-- Exercise data follows --
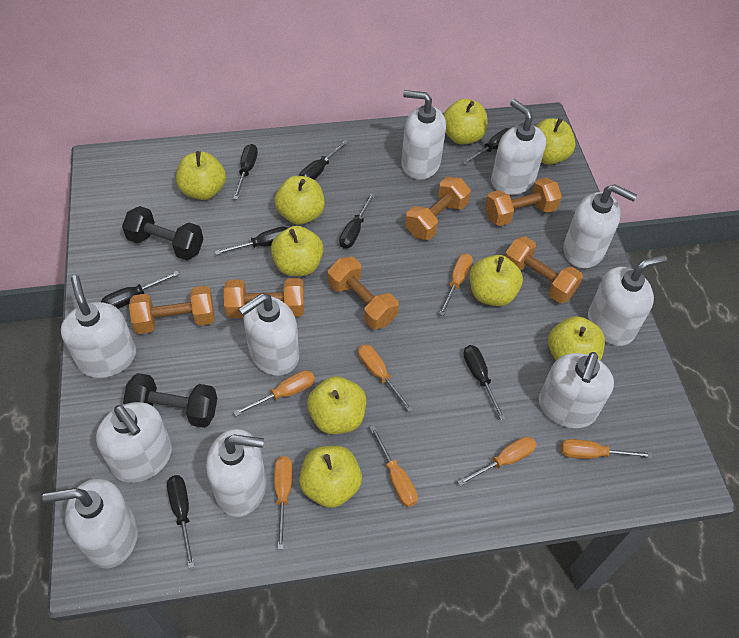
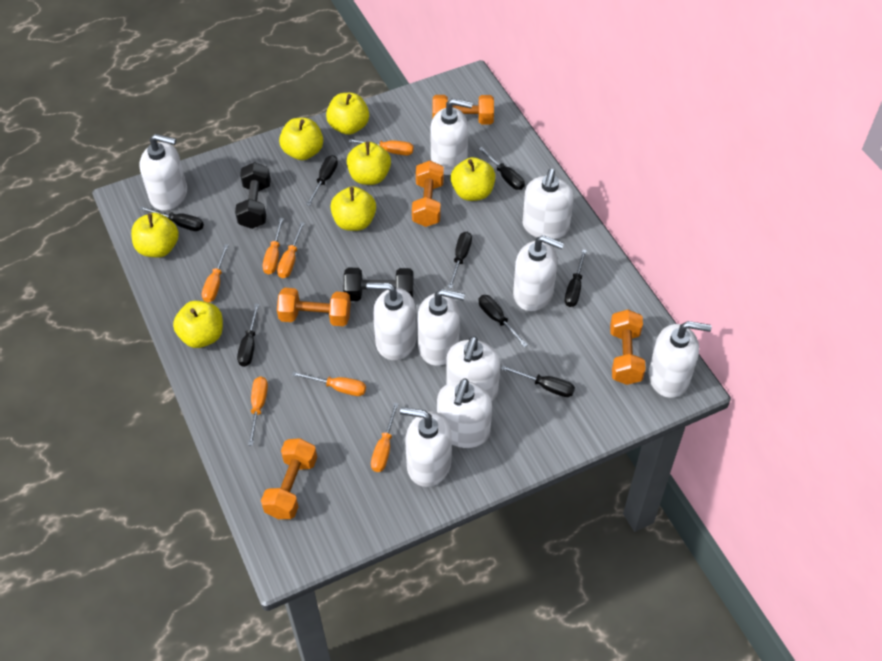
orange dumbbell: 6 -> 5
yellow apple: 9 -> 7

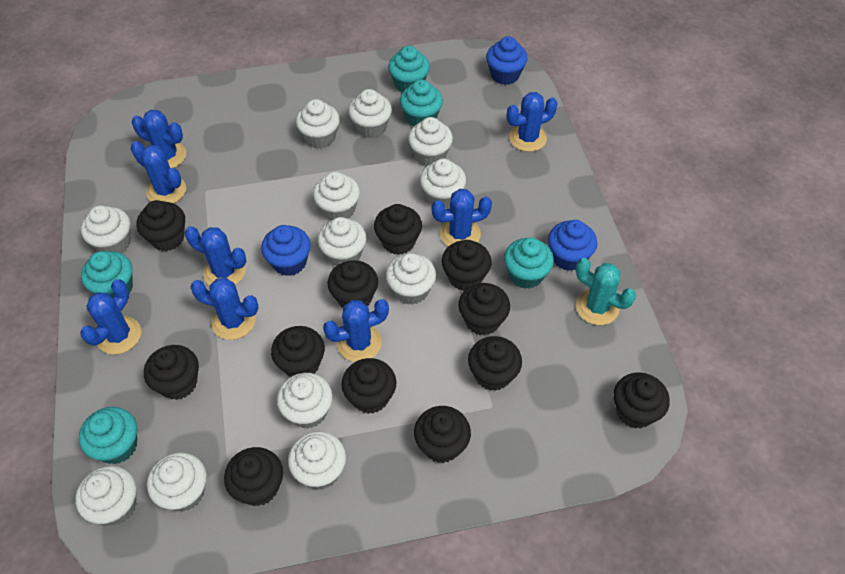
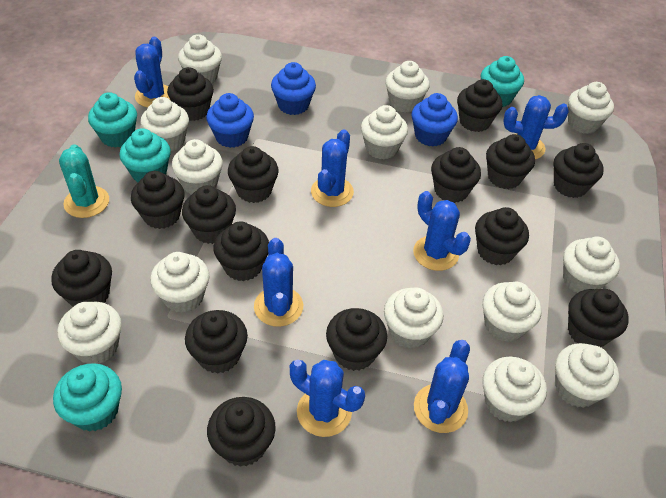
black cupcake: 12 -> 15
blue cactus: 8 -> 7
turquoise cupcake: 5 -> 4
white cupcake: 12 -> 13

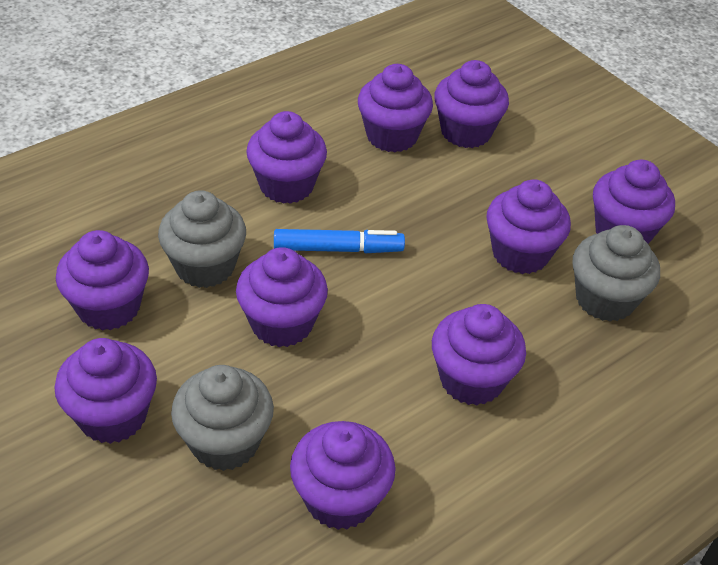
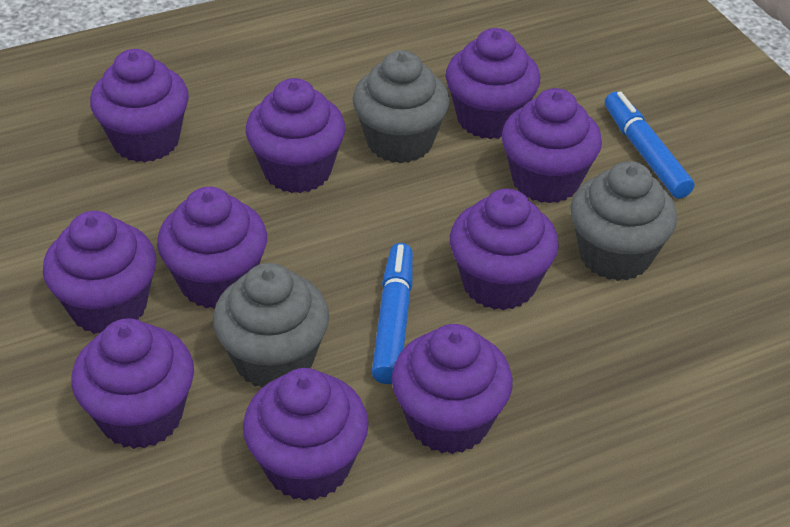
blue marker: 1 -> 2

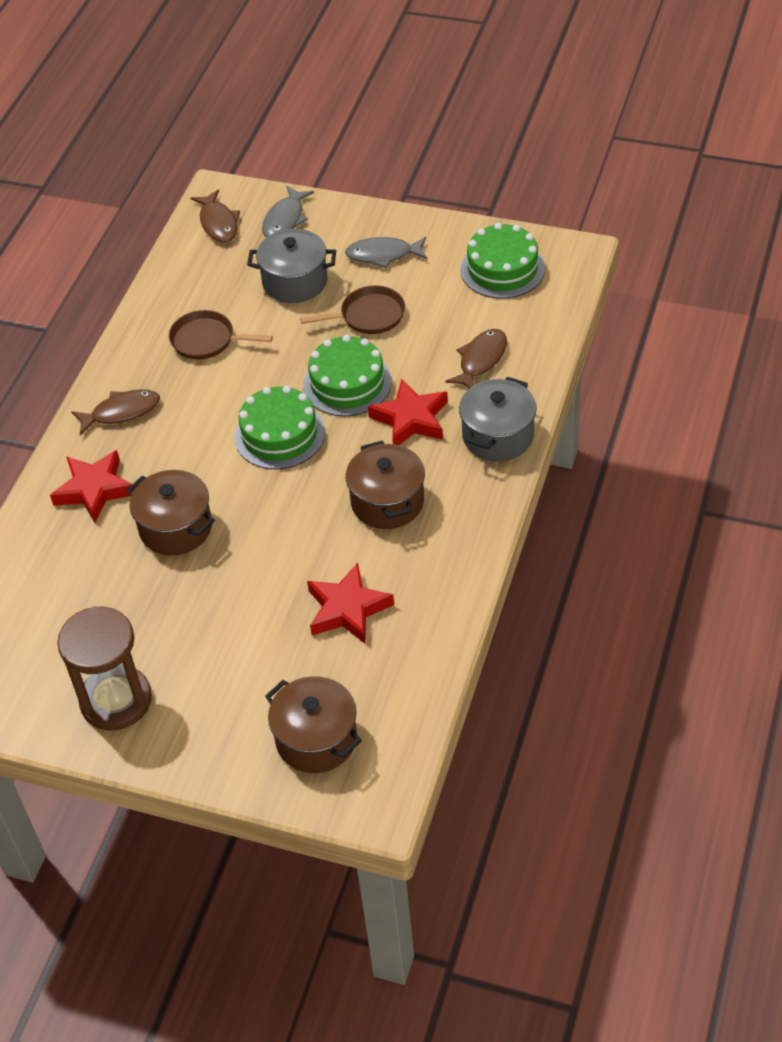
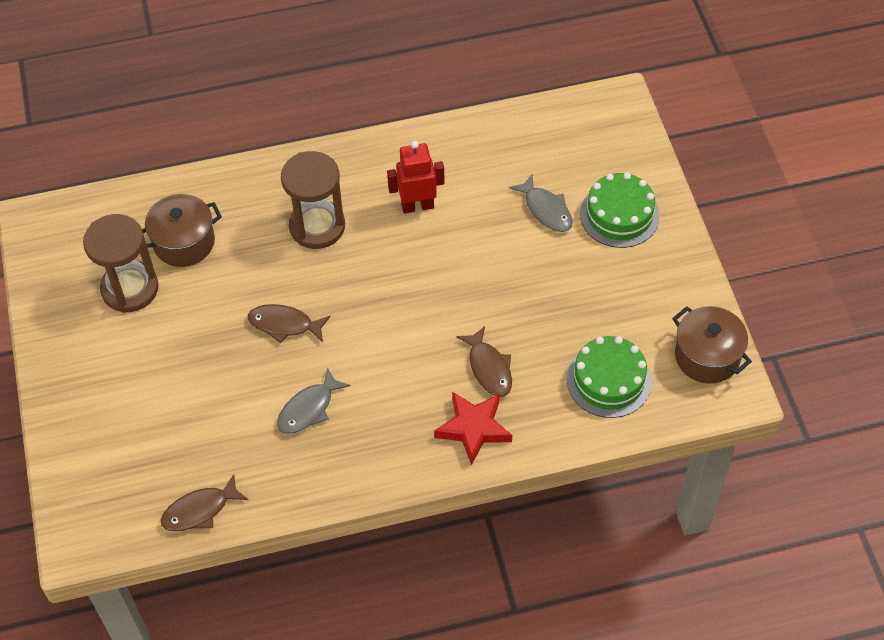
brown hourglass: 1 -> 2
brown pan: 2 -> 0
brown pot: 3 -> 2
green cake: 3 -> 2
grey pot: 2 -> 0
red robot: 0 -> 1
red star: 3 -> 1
-- Exercise data concluded --
-- Exercise data follows --
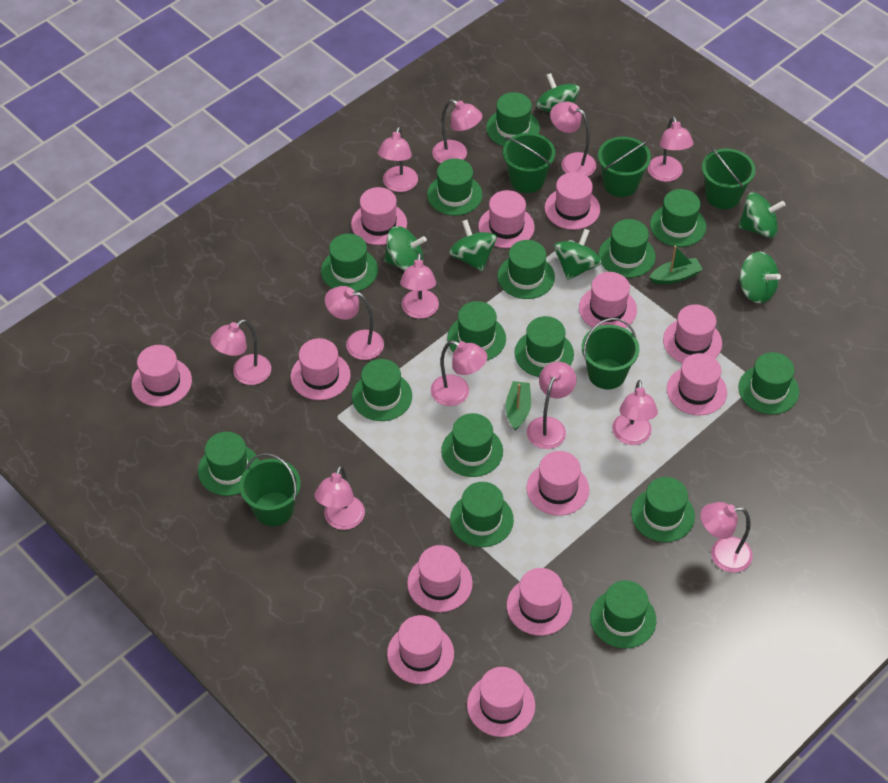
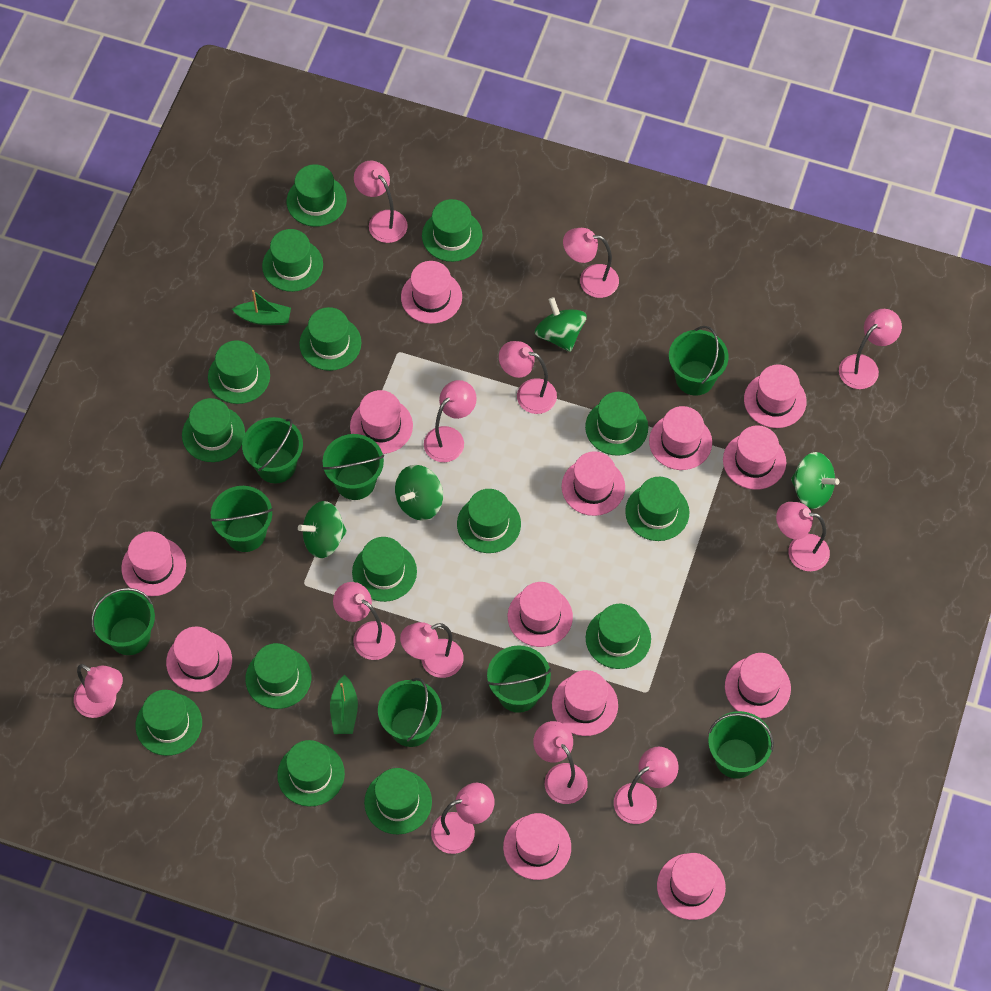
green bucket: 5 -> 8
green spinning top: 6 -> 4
-- Exercise data concluded --
-- Exercise data follows --
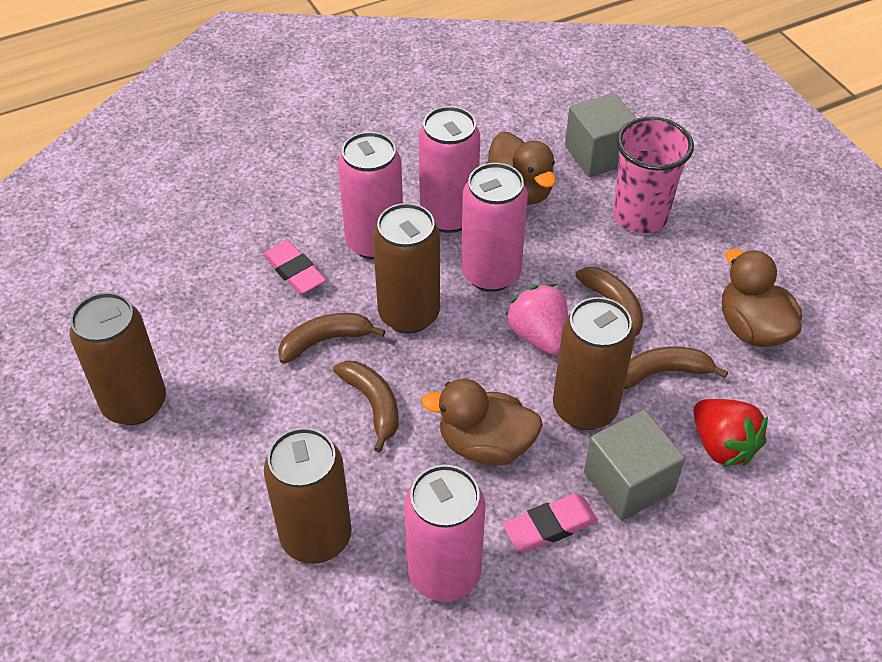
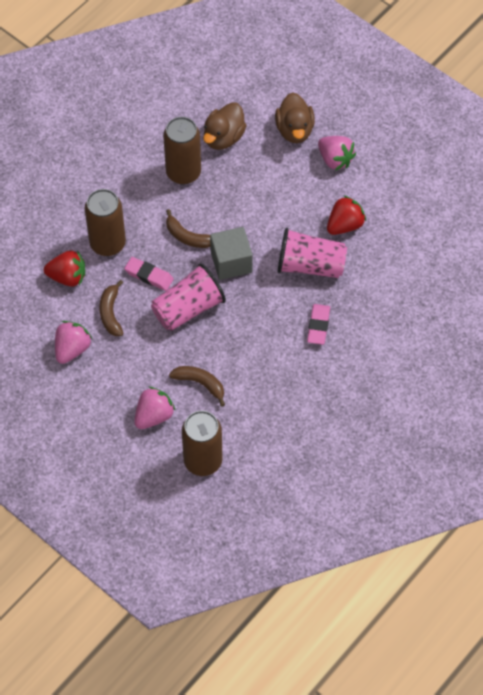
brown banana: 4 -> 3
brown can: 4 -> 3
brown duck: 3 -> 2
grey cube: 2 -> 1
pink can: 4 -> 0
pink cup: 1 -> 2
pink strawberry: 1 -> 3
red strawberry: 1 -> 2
-- Exercise data concluded --
Description of the task: From the records above, copy exactly the lines starting at the one with "yellow apple: 9 -> 7" and ending at the one with "red star: 3 -> 1", and no others. Pictures stay out.

Reply:
yellow apple: 9 -> 7

black cupcake: 12 -> 15
blue cactus: 8 -> 7
turquoise cupcake: 5 -> 4
white cupcake: 12 -> 13

blue marker: 1 -> 2

brown hourglass: 1 -> 2
brown pan: 2 -> 0
brown pot: 3 -> 2
green cake: 3 -> 2
grey pot: 2 -> 0
red robot: 0 -> 1
red star: 3 -> 1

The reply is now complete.